**** Data rows
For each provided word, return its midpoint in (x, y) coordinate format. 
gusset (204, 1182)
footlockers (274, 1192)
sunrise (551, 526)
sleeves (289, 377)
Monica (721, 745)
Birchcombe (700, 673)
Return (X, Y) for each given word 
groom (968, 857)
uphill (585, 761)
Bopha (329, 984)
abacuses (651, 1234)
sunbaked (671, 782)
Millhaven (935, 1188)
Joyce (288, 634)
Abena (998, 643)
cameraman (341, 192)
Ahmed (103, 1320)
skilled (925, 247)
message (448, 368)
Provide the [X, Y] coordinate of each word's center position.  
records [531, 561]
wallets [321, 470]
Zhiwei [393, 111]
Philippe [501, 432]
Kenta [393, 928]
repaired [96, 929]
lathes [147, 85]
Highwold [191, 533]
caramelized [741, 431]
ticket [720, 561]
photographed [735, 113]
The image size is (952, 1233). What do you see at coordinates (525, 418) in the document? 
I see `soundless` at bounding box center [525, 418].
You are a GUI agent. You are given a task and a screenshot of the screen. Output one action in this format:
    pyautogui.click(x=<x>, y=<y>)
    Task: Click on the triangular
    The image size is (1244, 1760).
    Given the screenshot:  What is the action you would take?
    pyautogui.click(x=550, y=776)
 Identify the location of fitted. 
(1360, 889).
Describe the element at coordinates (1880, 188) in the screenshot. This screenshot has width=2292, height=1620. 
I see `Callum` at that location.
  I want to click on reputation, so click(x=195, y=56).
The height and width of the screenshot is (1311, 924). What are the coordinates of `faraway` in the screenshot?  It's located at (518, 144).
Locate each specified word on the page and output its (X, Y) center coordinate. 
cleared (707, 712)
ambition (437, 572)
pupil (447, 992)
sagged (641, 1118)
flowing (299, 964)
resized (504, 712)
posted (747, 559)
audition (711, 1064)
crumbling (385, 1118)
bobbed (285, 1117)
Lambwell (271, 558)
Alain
********
Exercise task: Write out every one of the records above verbatim, reproducing each line without alteration.

Worked answer:
For each provided word, return its midpoint in (x, y) coordinate format. 
gusset (204, 1182)
footlockers (274, 1192)
sunrise (551, 526)
sleeves (289, 377)
Monica (721, 745)
Birchcombe (700, 673)
Return (X, Y) for each given word 
groom (968, 857)
uphill (585, 761)
Bopha (329, 984)
abacuses (651, 1234)
sunbaked (671, 782)
Millhaven (935, 1188)
Joyce (288, 634)
Abena (998, 643)
cameraman (341, 192)
Ahmed (103, 1320)
skilled (925, 247)
message (448, 368)
Provide the [X, Y] coordinate of each word's center position.  
records [531, 561]
wallets [321, 470]
Zhiwei [393, 111]
Philippe [501, 432]
Kenta [393, 928]
repaired [96, 929]
lathes [147, 85]
Highwold [191, 533]
caramelized [741, 431]
ticket [720, 561]
photographed [735, 113]
The image size is (952, 1233). What do you see at coordinates (525, 418) in the document? 
I see `soundless` at bounding box center [525, 418].
You are a GUI agent. You are given a task and a screenshot of the screen. Output one action in this format:
    pyautogui.click(x=<x>, y=<y>)
    Task: Click on the triangular
    The image size is (1244, 1760).
    Given the screenshot:  What is the action you would take?
    pyautogui.click(x=550, y=776)
 Identify the location of fitted. 
(1360, 889).
Describe the element at coordinates (1880, 188) in the screenshot. This screenshot has width=2292, height=1620. 
I see `Callum` at that location.
  I want to click on reputation, so click(x=195, y=56).
The height and width of the screenshot is (1311, 924). What are the coordinates of `faraway` in the screenshot?  It's located at (518, 144).
Locate each specified word on the page and output its (X, Y) center coordinate. 
cleared (707, 712)
ambition (437, 572)
pupil (447, 992)
sagged (641, 1118)
flowing (299, 964)
resized (504, 712)
posted (747, 559)
audition (711, 1064)
crumbling (385, 1118)
bobbed (285, 1117)
Lambwell (271, 558)
Alain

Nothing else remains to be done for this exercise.